What you should do
Return every line of the entries that includes the word "pink".

Source records

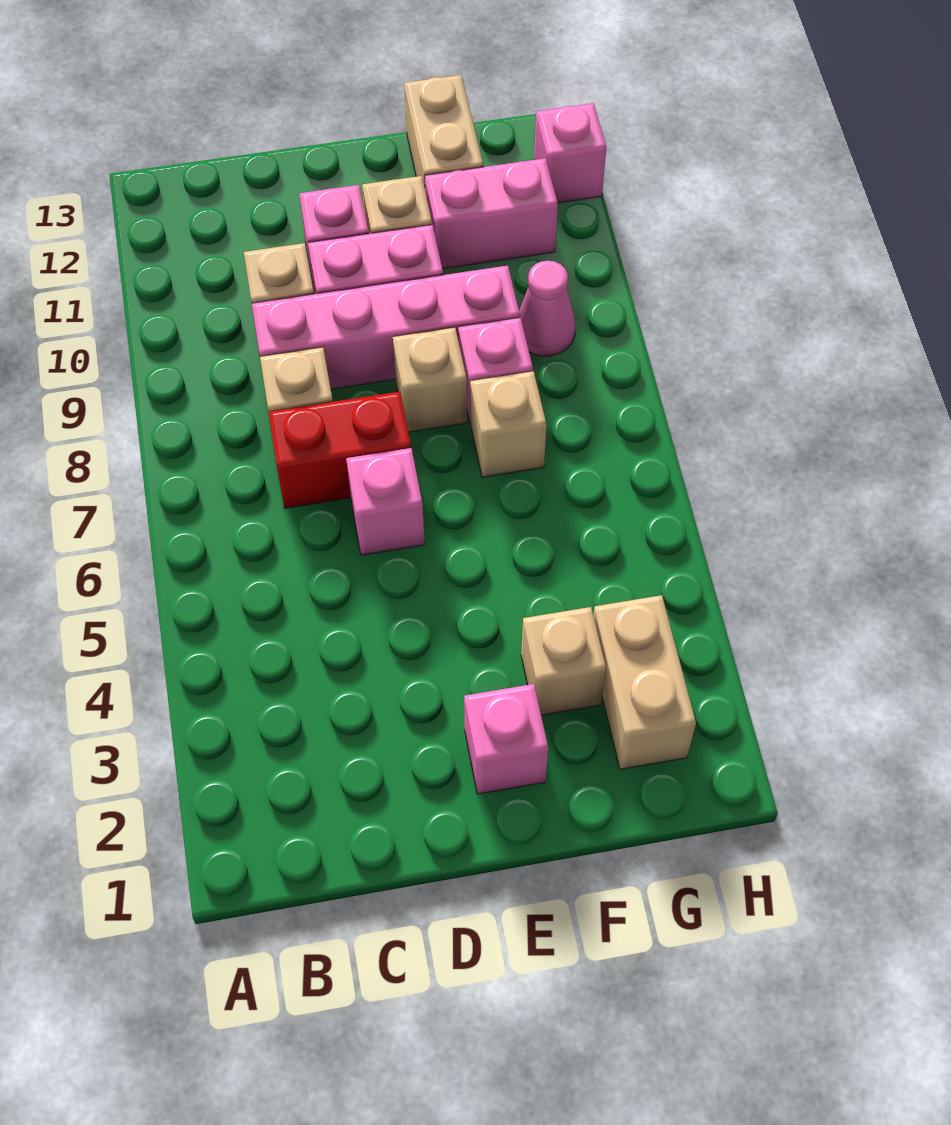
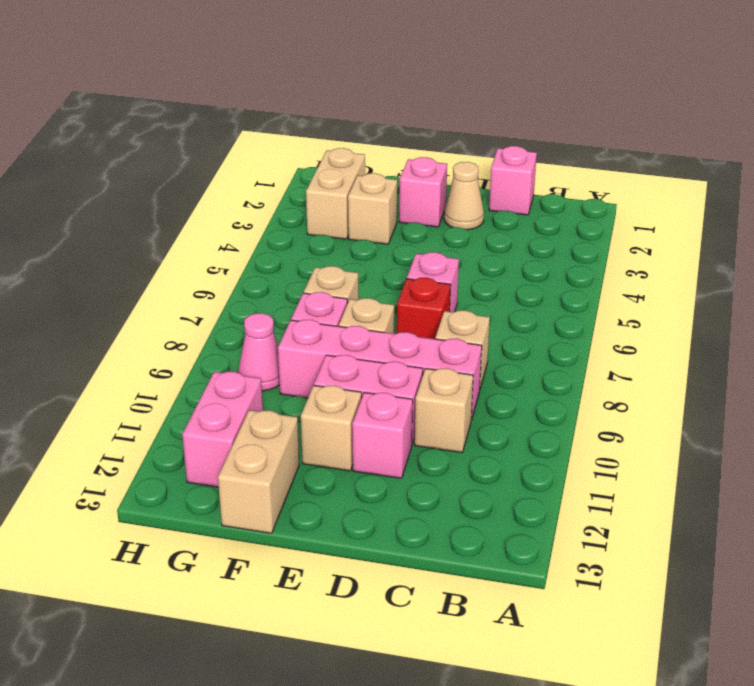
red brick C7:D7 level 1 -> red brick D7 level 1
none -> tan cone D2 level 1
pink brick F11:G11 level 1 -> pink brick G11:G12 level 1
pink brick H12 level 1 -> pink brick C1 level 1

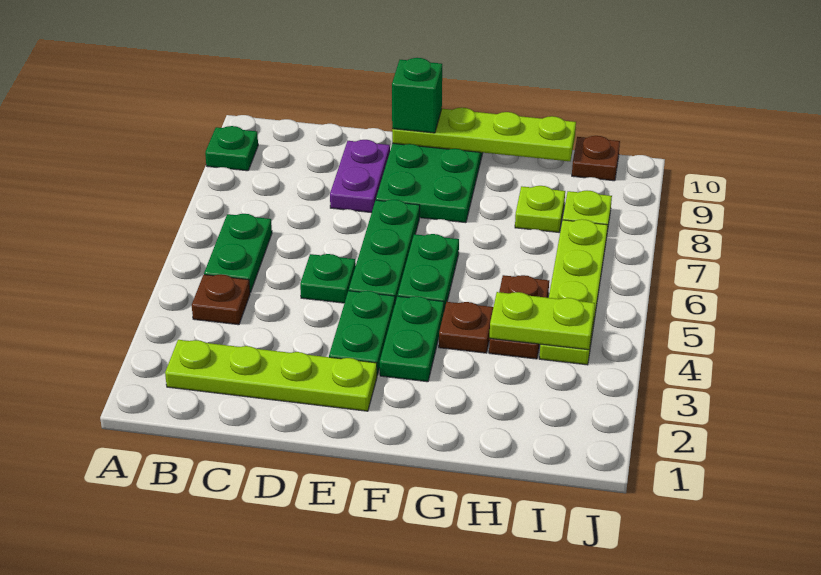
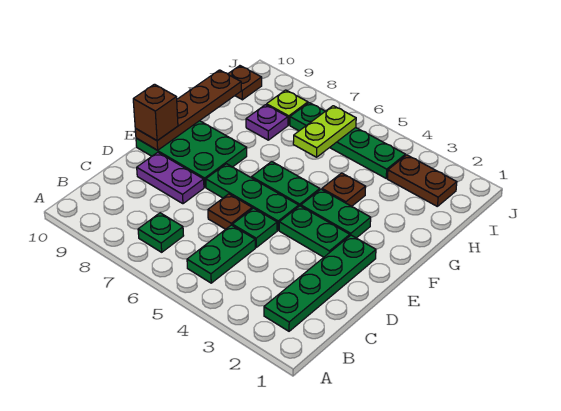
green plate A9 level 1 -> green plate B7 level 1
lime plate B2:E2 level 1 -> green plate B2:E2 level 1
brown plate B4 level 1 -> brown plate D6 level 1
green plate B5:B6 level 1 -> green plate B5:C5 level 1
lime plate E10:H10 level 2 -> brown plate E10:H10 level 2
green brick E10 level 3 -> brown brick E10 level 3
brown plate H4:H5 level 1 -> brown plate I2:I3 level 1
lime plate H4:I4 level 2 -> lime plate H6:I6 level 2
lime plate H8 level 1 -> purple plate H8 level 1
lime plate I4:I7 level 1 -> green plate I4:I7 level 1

...

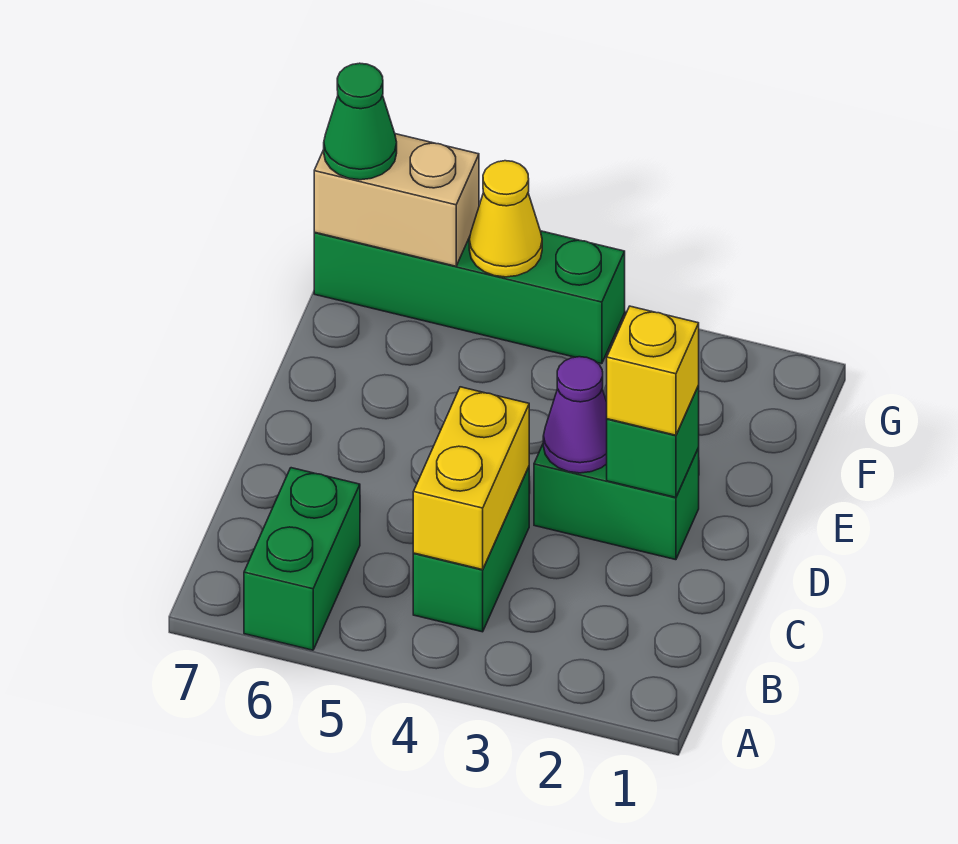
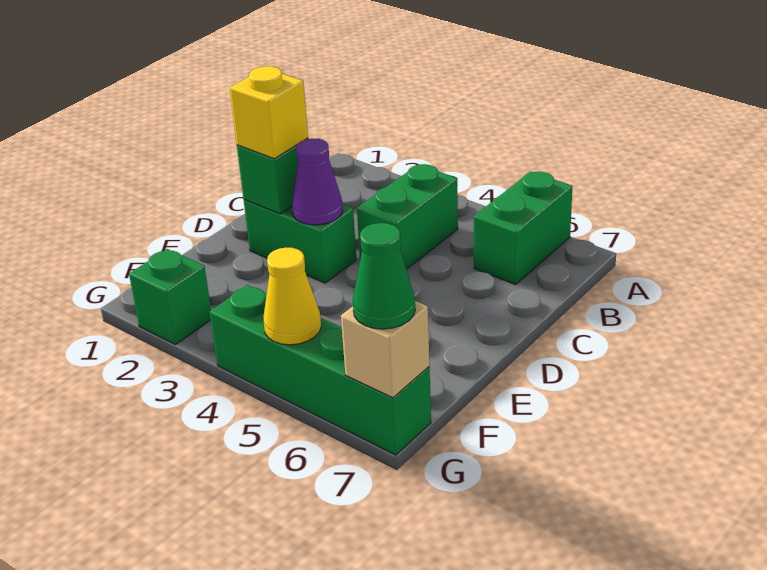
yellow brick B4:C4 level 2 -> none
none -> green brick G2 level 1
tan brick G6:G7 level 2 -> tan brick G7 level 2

Reply to the task
pink brick F11:G11 level 1 -> pink brick G11:G12 level 1
pink brick H12 level 1 -> pink brick C1 level 1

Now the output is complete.